Records supplied
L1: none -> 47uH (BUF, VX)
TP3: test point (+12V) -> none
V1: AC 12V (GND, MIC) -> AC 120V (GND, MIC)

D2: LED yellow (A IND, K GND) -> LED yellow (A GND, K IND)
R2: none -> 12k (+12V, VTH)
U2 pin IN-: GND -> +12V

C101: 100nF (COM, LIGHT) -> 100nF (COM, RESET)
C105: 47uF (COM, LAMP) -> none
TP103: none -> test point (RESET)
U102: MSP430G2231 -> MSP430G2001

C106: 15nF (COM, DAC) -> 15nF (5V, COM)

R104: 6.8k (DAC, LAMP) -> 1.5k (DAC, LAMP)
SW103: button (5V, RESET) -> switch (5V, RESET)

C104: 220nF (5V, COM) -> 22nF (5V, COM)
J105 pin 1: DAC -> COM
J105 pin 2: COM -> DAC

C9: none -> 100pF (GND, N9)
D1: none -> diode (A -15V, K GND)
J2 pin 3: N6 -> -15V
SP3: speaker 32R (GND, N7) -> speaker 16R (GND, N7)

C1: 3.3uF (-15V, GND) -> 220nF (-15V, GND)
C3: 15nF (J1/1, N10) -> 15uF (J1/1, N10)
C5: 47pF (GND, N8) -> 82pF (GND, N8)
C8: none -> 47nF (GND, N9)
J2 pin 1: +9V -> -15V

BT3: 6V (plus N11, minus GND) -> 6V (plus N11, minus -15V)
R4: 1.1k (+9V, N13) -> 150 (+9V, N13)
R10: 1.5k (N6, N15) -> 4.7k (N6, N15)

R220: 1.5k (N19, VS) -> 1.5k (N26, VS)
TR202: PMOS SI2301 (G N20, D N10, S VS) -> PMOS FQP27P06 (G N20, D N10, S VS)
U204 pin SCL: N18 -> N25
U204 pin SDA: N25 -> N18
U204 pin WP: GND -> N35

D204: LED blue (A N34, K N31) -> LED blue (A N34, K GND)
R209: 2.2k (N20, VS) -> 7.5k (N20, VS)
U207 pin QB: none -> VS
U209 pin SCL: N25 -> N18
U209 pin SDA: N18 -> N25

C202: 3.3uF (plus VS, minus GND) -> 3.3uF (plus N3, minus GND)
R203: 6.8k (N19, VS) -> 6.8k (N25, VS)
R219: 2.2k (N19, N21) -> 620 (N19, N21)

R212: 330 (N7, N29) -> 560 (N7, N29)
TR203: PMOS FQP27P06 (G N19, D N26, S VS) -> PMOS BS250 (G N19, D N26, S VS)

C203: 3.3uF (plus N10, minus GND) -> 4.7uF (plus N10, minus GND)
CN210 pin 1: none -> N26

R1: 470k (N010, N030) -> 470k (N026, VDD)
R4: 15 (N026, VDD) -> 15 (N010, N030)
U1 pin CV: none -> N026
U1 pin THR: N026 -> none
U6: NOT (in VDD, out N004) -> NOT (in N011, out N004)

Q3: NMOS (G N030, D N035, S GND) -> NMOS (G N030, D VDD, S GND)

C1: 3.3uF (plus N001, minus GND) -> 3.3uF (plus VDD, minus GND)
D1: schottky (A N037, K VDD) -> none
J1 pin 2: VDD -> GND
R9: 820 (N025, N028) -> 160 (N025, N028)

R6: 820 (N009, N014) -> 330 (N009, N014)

Task instructions
Show the lines in the entries above that include the string "minus".

Solution to this problem
BT3: 6V (plus N11, minus GND) -> 6V (plus N11, minus -15V)
C202: 3.3uF (plus VS, minus GND) -> 3.3uF (plus N3, minus GND)
C203: 3.3uF (plus N10, minus GND) -> 4.7uF (plus N10, minus GND)
C1: 3.3uF (plus N001, minus GND) -> 3.3uF (plus VDD, minus GND)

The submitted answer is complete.